%%

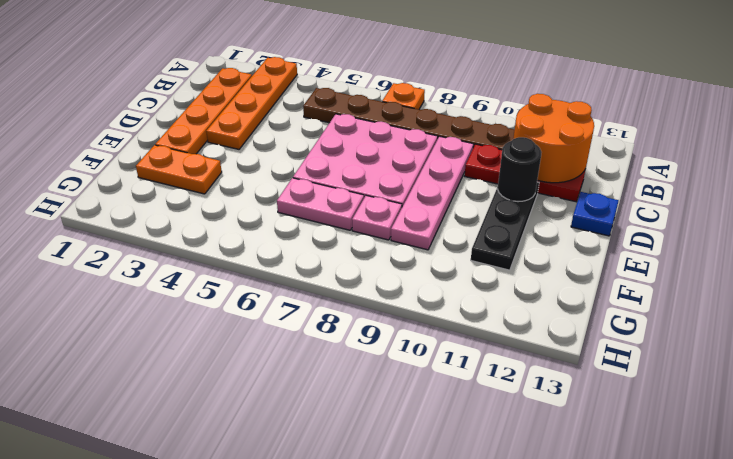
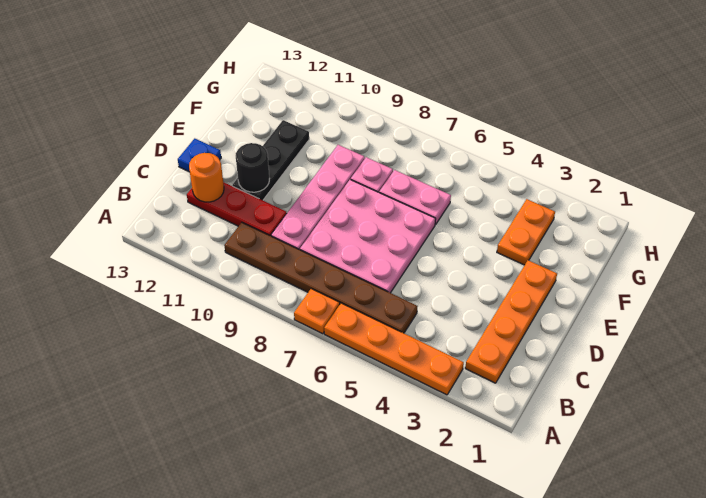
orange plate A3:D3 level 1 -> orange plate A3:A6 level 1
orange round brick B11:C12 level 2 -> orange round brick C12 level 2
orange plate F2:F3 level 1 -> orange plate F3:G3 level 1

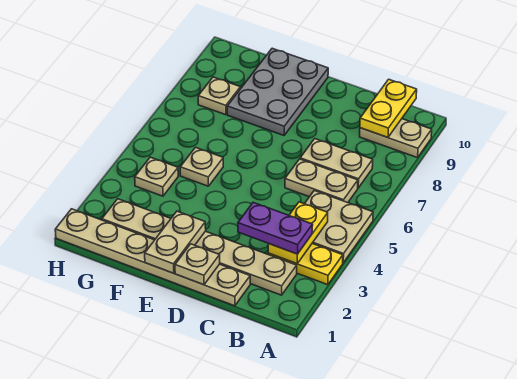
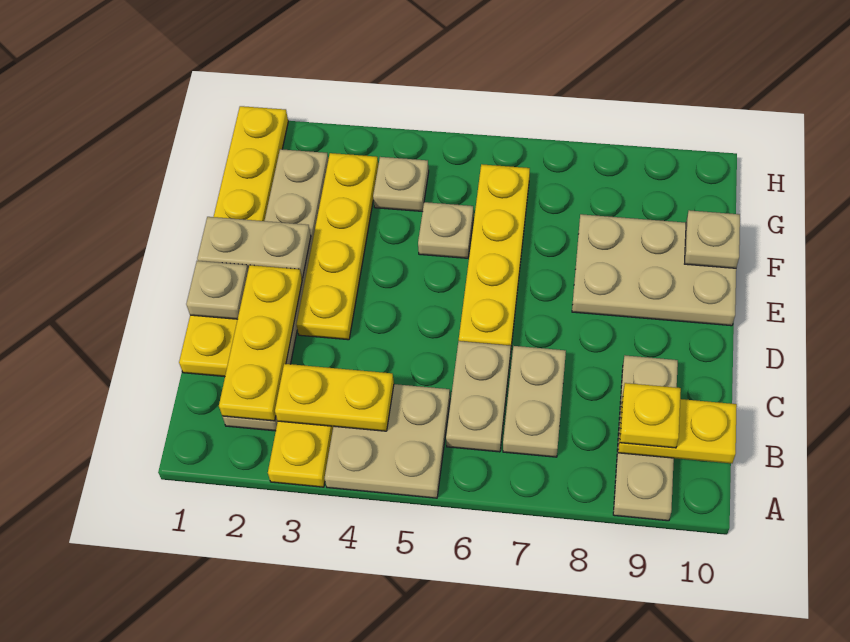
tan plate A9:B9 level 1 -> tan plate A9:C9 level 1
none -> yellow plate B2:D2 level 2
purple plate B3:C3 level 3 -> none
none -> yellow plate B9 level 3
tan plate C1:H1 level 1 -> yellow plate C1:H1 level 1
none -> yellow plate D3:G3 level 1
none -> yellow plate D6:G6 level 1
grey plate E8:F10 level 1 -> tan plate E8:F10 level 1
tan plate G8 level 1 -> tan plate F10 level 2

%%

**Goal of the exercise:** Reproduce the material above verbatim; omit every picture.

**Your solution:**
orange plate A3:D3 level 1 -> orange plate A3:A6 level 1
orange round brick B11:C12 level 2 -> orange round brick C12 level 2
orange plate F2:F3 level 1 -> orange plate F3:G3 level 1

tan plate A9:B9 level 1 -> tan plate A9:C9 level 1
none -> yellow plate B2:D2 level 2
purple plate B3:C3 level 3 -> none
none -> yellow plate B9 level 3
tan plate C1:H1 level 1 -> yellow plate C1:H1 level 1
none -> yellow plate D3:G3 level 1
none -> yellow plate D6:G6 level 1
grey plate E8:F10 level 1 -> tan plate E8:F10 level 1
tan plate G8 level 1 -> tan plate F10 level 2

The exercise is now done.